__The task__
Turn every one of the entries below into a Markdown table with the columns Row and Line. Put each line with its number in order, and leave out any blank lines.

════════════════════

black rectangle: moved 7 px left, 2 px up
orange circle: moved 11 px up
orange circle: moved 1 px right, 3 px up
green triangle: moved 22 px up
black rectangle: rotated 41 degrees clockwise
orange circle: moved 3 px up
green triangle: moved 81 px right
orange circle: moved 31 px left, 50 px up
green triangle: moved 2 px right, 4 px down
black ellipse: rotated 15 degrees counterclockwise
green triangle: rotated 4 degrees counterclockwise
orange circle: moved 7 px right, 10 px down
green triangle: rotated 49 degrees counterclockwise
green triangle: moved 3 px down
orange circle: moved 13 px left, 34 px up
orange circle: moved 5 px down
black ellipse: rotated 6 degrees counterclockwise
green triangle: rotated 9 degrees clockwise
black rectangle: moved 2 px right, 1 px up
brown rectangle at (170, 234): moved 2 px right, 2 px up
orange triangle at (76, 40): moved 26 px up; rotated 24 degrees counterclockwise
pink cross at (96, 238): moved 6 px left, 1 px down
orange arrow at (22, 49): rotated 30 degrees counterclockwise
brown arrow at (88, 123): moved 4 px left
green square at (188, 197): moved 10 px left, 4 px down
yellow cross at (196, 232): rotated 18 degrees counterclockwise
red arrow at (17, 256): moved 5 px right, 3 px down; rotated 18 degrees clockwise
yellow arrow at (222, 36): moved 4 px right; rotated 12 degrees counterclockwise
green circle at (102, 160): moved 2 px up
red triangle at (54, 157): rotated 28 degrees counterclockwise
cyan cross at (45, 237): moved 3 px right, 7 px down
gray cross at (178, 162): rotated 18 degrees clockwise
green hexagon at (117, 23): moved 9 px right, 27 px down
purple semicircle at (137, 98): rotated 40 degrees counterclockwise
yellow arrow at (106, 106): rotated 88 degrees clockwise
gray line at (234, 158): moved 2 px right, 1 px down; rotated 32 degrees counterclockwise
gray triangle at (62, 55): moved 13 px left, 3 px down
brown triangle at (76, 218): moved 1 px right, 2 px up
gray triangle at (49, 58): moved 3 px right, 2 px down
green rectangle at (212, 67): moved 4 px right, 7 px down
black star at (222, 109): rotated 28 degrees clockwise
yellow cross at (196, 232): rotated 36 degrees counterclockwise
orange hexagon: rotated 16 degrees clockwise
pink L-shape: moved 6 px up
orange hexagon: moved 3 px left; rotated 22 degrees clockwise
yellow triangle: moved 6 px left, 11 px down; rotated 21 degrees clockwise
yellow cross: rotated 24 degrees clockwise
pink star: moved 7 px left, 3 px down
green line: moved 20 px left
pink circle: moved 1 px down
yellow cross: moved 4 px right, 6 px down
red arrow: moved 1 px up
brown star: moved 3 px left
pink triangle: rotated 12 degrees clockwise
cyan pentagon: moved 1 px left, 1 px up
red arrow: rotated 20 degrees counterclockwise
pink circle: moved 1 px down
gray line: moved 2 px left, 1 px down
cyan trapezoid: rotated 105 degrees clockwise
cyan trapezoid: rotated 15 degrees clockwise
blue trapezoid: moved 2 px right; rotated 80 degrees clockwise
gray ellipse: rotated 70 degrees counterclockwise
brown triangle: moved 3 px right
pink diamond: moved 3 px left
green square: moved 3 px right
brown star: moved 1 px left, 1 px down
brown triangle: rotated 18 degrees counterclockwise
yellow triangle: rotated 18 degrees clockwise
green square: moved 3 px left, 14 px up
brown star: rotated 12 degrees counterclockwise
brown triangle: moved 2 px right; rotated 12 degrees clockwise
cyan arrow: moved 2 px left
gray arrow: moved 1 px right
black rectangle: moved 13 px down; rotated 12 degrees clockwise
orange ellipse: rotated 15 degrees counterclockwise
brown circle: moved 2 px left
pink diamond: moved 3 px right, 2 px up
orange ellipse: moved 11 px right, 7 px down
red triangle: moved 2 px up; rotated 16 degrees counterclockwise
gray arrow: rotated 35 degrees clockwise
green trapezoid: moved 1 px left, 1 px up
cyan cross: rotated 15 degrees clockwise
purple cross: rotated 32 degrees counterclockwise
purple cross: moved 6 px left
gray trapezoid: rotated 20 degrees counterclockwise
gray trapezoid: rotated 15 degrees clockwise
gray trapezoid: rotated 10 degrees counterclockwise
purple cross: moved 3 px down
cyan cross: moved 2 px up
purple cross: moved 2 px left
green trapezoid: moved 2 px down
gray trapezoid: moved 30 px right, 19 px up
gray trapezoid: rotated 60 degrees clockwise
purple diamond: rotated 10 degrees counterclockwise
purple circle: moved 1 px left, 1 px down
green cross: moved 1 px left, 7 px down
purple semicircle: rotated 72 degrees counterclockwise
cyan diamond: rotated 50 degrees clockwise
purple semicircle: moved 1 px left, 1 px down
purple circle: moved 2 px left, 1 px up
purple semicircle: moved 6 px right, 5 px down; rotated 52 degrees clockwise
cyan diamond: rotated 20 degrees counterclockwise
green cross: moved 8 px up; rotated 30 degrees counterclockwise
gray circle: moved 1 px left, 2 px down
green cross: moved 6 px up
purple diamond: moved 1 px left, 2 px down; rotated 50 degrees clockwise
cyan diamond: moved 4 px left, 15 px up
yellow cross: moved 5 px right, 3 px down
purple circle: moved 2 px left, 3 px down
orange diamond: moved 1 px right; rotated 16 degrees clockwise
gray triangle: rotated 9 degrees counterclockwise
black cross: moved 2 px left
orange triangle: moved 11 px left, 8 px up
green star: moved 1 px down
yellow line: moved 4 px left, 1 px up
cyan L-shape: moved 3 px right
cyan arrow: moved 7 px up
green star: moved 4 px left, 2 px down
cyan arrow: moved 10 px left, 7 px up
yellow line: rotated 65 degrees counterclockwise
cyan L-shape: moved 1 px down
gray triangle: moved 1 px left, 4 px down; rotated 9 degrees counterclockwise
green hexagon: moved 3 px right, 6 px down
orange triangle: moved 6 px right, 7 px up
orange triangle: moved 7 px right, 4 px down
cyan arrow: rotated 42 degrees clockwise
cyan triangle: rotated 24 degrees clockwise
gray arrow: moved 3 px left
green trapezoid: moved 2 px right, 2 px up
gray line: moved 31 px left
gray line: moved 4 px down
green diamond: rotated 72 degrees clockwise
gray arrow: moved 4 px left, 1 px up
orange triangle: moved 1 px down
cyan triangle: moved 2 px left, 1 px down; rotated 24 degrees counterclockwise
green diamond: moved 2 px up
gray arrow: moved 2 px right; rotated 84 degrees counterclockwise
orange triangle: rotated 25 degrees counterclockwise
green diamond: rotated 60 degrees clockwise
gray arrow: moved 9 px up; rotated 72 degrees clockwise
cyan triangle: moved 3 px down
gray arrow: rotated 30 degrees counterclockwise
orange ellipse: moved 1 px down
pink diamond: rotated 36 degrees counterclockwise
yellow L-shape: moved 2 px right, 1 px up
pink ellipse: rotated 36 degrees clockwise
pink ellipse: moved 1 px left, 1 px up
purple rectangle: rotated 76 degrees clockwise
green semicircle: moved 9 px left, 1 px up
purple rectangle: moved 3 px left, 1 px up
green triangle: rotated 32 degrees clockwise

════════════════════

__Task answer__
| Row | Line |
|---|---|
| 1 | black rectangle: moved 7 px left, 2 px up |
| 2 | orange circle: moved 11 px up |
| 3 | orange circle: moved 1 px right, 3 px up |
| 4 | green triangle: moved 22 px up |
| 5 | black rectangle: rotated 41 degrees clockwise |
| 6 | orange circle: moved 3 px up |
| 7 | green triangle: moved 81 px right |
| 8 | orange circle: moved 31 px left, 50 px up |
| 9 | green triangle: moved 2 px right, 4 px down |
| 10 | black ellipse: rotated 15 degrees counterclockwise |
| 11 | green triangle: rotated 4 degrees counterclockwise |
| 12 | orange circle: moved 7 px right, 10 px down |
| 13 | green triangle: rotated 49 degrees counterclockwise |
| 14 | green triangle: moved 3 px down |
| 15 | orange circle: moved 13 px left, 34 px up |
| 16 | orange circle: moved 5 px down |
| 17 | black ellipse: rotated 6 degrees counterclockwise |
| 18 | green triangle: rotated 9 degrees clockwise |
| 19 | black rectangle: moved 2 px right, 1 px up |
| 20 | brown rectangle at (170, 234): moved 2 px right, 2 px up |
| 21 | orange triangle at (76, 40): moved 26 px up; rotated 24 degrees counterclockwise |
| 22 | pink cross at (96, 238): moved 6 px left, 1 px down |
| 23 | orange arrow at (22, 49): rotated 30 degrees counterclockwise |
| 24 | brown arrow at (88, 123): moved 4 px left |
| 25 | green square at (188, 197): moved 10 px left, 4 px down |
| 26 | yellow cross at (196, 232): rotated 18 degrees counterclockwise |
| 27 | red arrow at (17, 256): moved 5 px right, 3 px down; rotated 18 degrees clockwise |
| 28 | yellow arrow at (222, 36): moved 4 px right; rotated 12 degrees counterclockwise |
| 29 | green circle at (102, 160): moved 2 px up |
| 30 | red triangle at (54, 157): rotated 28 degrees counterclockwise |
| 31 | cyan cross at (45, 237): moved 3 px right, 7 px down |
| 32 | gray cross at (178, 162): rotated 18 degrees clockwise |
| 33 | green hexagon at (117, 23): moved 9 px right, 27 px down |
| 34 | purple semicircle at (137, 98): rotated 40 degrees counterclockwise |
| 35 | yellow arrow at (106, 106): rotated 88 degrees clockwise |
| 36 | gray line at (234, 158): moved 2 px right, 1 px down; rotated 32 degrees counterclockwise |
| 37 | gray triangle at (62, 55): moved 13 px left, 3 px down |
| 38 | brown triangle at (76, 218): moved 1 px right, 2 px up |
| 39 | gray triangle at (49, 58): moved 3 px right, 2 px down |
| 40 | green rectangle at (212, 67): moved 4 px right, 7 px down |
| 41 | black star at (222, 109): rotated 28 degrees clockwise |
| 42 | yellow cross at (196, 232): rotated 36 degrees counterclockwise |
| 43 | orange hexagon: rotated 16 degrees clockwise |
| 44 | pink L-shape: moved 6 px up |
| 45 | orange hexagon: moved 3 px left; rotated 22 degrees clockwise |
| 46 | yellow triangle: moved 6 px left, 11 px down; rotated 21 degrees clockwise |
| 47 | yellow cross: rotated 24 degrees clockwise |
| 48 | pink star: moved 7 px left, 3 px down |
| 49 | green line: moved 20 px left |
| 50 | pink circle: moved 1 px down |
| 51 | yellow cross: moved 4 px right, 6 px down |
| 52 | red arrow: moved 1 px up |
| 53 | brown star: moved 3 px left |
| 54 | pink triangle: rotated 12 degrees clockwise |
| 55 | cyan pentagon: moved 1 px left, 1 px up |
| 56 | red arrow: rotated 20 degrees counterclockwise |
| 57 | pink circle: moved 1 px down |
| 58 | gray line: moved 2 px left, 1 px down |
| 59 | cyan trapezoid: rotated 105 degrees clockwise |
| 60 | cyan trapezoid: rotated 15 degrees clockwise |
| 61 | blue trapezoid: moved 2 px right; rotated 80 degrees clockwise |
| 62 | gray ellipse: rotated 70 degrees counterclockwise |
| 63 | brown triangle: moved 3 px right |
| 64 | pink diamond: moved 3 px left |
| 65 | green square: moved 3 px right |
| 66 | brown star: moved 1 px left, 1 px down |
| 67 | brown triangle: rotated 18 degrees counterclockwise |
| 68 | yellow triangle: rotated 18 degrees clockwise |
| 69 | green square: moved 3 px left, 14 px up |
| 70 | brown star: rotated 12 degrees counterclockwise |
| 71 | brown triangle: moved 2 px right; rotated 12 degrees clockwise |
| 72 | cyan arrow: moved 2 px left |
| 73 | gray arrow: moved 1 px right |
| 74 | black rectangle: moved 13 px down; rotated 12 degrees clockwise |
| 75 | orange ellipse: rotated 15 degrees counterclockwise |
| 76 | brown circle: moved 2 px left |
| 77 | pink diamond: moved 3 px right, 2 px up |
| 78 | orange ellipse: moved 11 px right, 7 px down |
| 79 | red triangle: moved 2 px up; rotated 16 degrees counterclockwise |
| 80 | gray arrow: rotated 35 degrees clockwise |
| 81 | green trapezoid: moved 1 px left, 1 px up |
| 82 | cyan cross: rotated 15 degrees clockwise |
| 83 | purple cross: rotated 32 degrees counterclockwise |
| 84 | purple cross: moved 6 px left |
| 85 | gray trapezoid: rotated 20 degrees counterclockwise |
| 86 | gray trapezoid: rotated 15 degrees clockwise |
| 87 | gray trapezoid: rotated 10 degrees counterclockwise |
| 88 | purple cross: moved 3 px down |
| 89 | cyan cross: moved 2 px up |
| 90 | purple cross: moved 2 px left |
| 91 | green trapezoid: moved 2 px down |
| 92 | gray trapezoid: moved 30 px right, 19 px up |
| 93 | gray trapezoid: rotated 60 degrees clockwise |
| 94 | purple diamond: rotated 10 degrees counterclockwise |
| 95 | purple circle: moved 1 px left, 1 px down |
| 96 | green cross: moved 1 px left, 7 px down |
| 97 | purple semicircle: rotated 72 degrees counterclockwise |
| 98 | cyan diamond: rotated 50 degrees clockwise |
| 99 | purple semicircle: moved 1 px left, 1 px down |
| 100 | purple circle: moved 2 px left, 1 px up |
| 101 | purple semicircle: moved 6 px right, 5 px down; rotated 52 degrees clockwise |
| 102 | cyan diamond: rotated 20 degrees counterclockwise |
| 103 | green cross: moved 8 px up; rotated 30 degrees counterclockwise |
| 104 | gray circle: moved 1 px left, 2 px down |
| 105 | green cross: moved 6 px up |
| 106 | purple diamond: moved 1 px left, 2 px down; rotated 50 degrees clockwise |
| 107 | cyan diamond: moved 4 px left, 15 px up |
| 108 | yellow cross: moved 5 px right, 3 px down |
| 109 | purple circle: moved 2 px left, 3 px down |
| 110 | orange diamond: moved 1 px right; rotated 16 degrees clockwise |
| 111 | gray triangle: rotated 9 degrees counterclockwise |
| 112 | black cross: moved 2 px left |
| 113 | orange triangle: moved 11 px left, 8 px up |
| 114 | green star: moved 1 px down |
| 115 | yellow line: moved 4 px left, 1 px up |
| 116 | cyan L-shape: moved 3 px right |
| 117 | cyan arrow: moved 7 px up |
| 118 | green star: moved 4 px left, 2 px down |
| 119 | cyan arrow: moved 10 px left, 7 px up |
| 120 | yellow line: rotated 65 degrees counterclockwise |
| 121 | cyan L-shape: moved 1 px down |
| 122 | gray triangle: moved 1 px left, 4 px down; rotated 9 degrees counterclockwise |
| 123 | green hexagon: moved 3 px right, 6 px down |
| 124 | orange triangle: moved 6 px right, 7 px up |
| 125 | orange triangle: moved 7 px right, 4 px down |
| 126 | cyan arrow: rotated 42 degrees clockwise |
| 127 | cyan triangle: rotated 24 degrees clockwise |
| 128 | gray arrow: moved 3 px left |
| 129 | green trapezoid: moved 2 px right, 2 px up |
| 130 | gray line: moved 31 px left |
| 131 | gray line: moved 4 px down |
| 132 | green diamond: rotated 72 degrees clockwise |
| 133 | gray arrow: moved 4 px left, 1 px up |
| 134 | orange triangle: moved 1 px down |
| 135 | cyan triangle: moved 2 px left, 1 px down; rotated 24 degrees counterclockwise |
| 136 | green diamond: moved 2 px up |
| 137 | gray arrow: moved 2 px right; rotated 84 degrees counterclockwise |
| 138 | orange triangle: rotated 25 degrees counterclockwise |
| 139 | green diamond: rotated 60 degrees clockwise |
| 140 | gray arrow: moved 9 px up; rotated 72 degrees clockwise |
| 141 | cyan triangle: moved 3 px down |
| 142 | gray arrow: rotated 30 degrees counterclockwise |
| 143 | orange ellipse: moved 1 px down |
| 144 | pink diamond: rotated 36 degrees counterclockwise |
| 145 | yellow L-shape: moved 2 px right, 1 px up |
| 146 | pink ellipse: rotated 36 degrees clockwise |
| 147 | pink ellipse: moved 1 px left, 1 px up |
| 148 | purple rectangle: rotated 76 degrees clockwise |
| 149 | green semicircle: moved 9 px left, 1 px up |
| 150 | purple rectangle: moved 3 px left, 1 px up |
| 151 | green triangle: rotated 32 degrees clockwise |